What you should do: Among the entries below, copy only the span from the line containing "green cone E4" through the line containing "cyan plate F1". Do so exactly, and skip the pictures.
- Opening Delimiter -
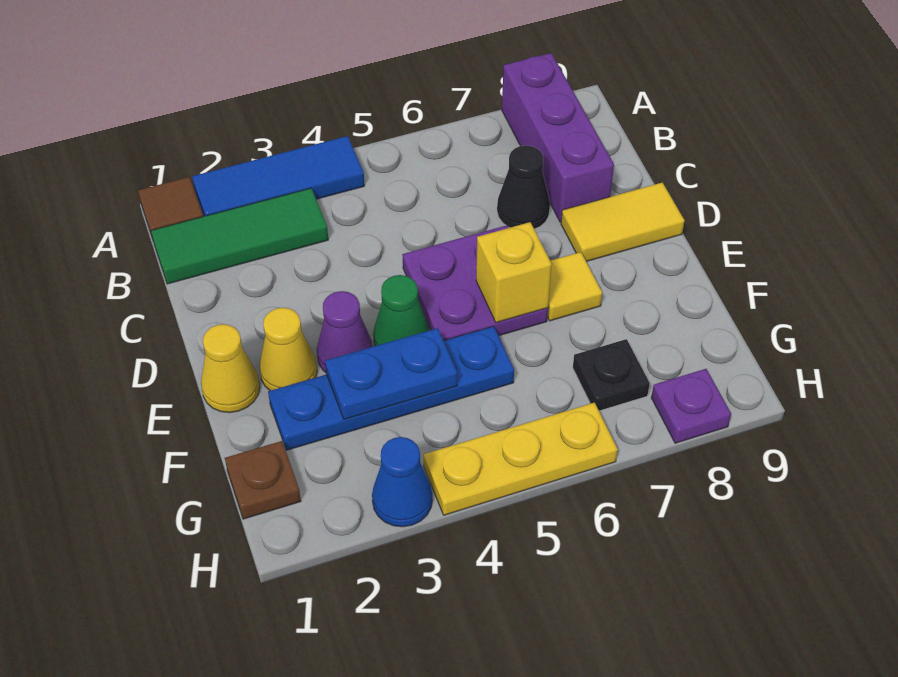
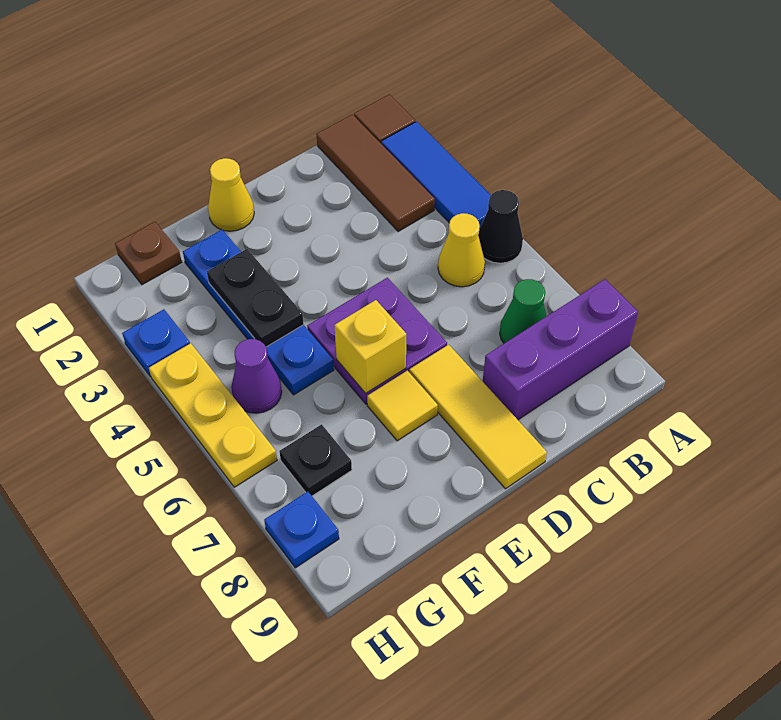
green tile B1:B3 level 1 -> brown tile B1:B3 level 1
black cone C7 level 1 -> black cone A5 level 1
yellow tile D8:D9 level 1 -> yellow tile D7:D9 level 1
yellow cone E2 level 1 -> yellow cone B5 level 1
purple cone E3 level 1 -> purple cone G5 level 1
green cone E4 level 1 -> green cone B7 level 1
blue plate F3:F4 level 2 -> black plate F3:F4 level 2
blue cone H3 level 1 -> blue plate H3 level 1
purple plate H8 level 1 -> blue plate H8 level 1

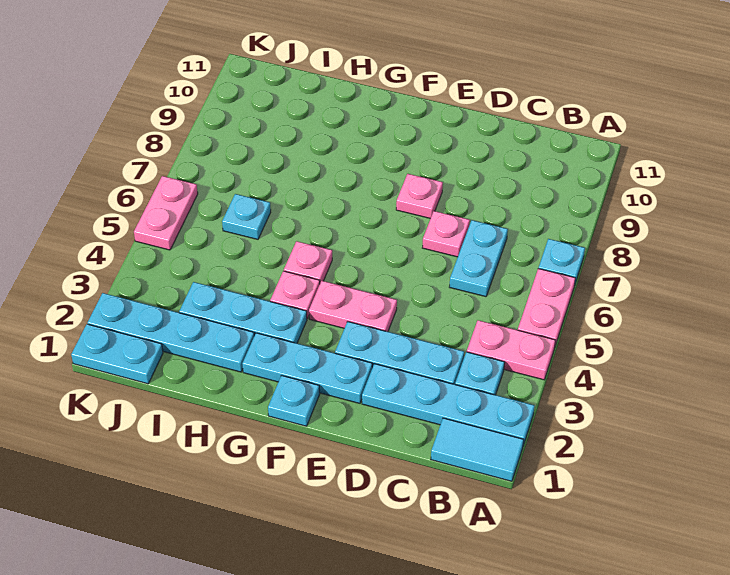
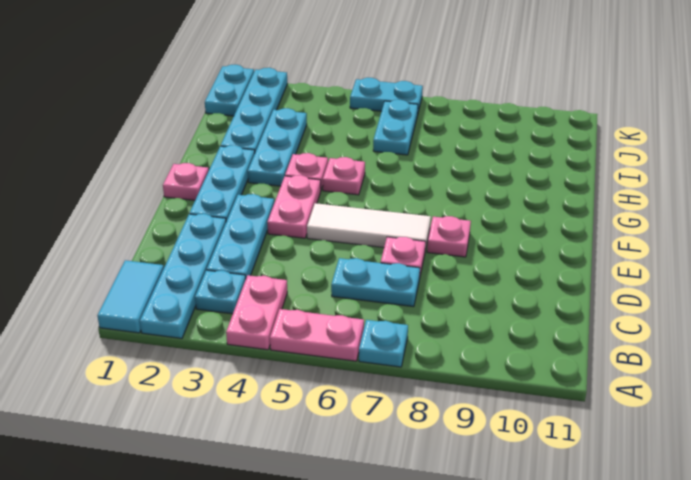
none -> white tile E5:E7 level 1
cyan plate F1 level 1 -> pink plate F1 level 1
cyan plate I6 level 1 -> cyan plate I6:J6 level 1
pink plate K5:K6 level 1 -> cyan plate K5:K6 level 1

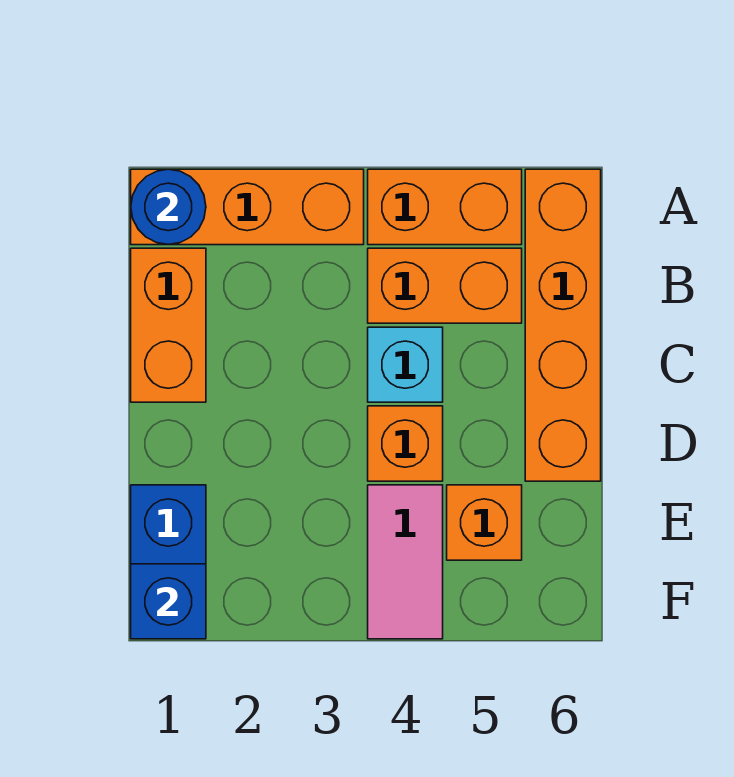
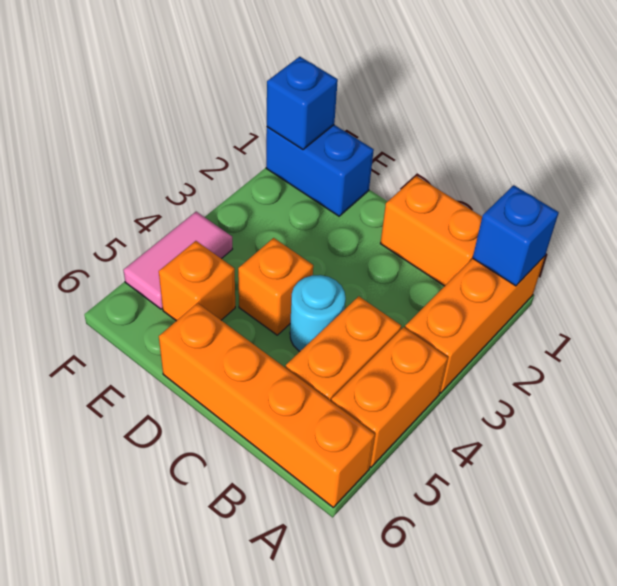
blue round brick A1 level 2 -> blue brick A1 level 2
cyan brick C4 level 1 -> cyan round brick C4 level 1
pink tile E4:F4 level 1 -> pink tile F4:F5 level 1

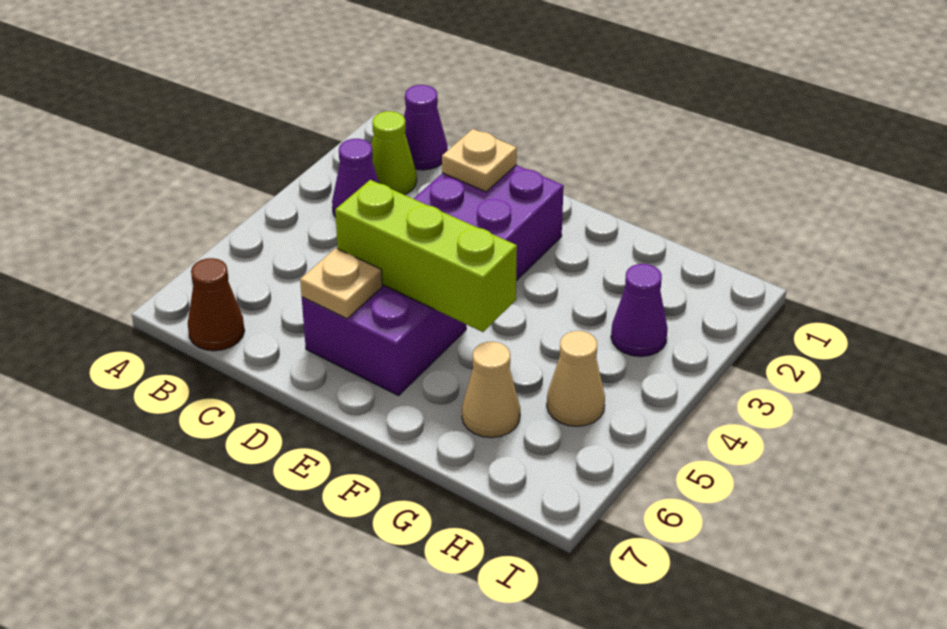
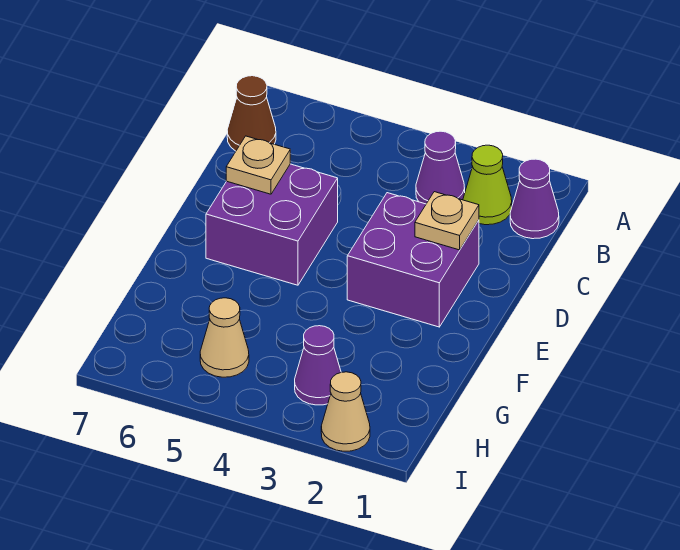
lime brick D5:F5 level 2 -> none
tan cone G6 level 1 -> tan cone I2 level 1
- Closing Delimiter -
Written reply:
green cone E4 level 1 -> green cone B7 level 1
blue plate F3:F4 level 2 -> black plate F3:F4 level 2
blue cone H3 level 1 -> blue plate H3 level 1
purple plate H8 level 1 -> blue plate H8 level 1

none -> white tile E5:E7 level 1
cyan plate F1 level 1 -> pink plate F1 level 1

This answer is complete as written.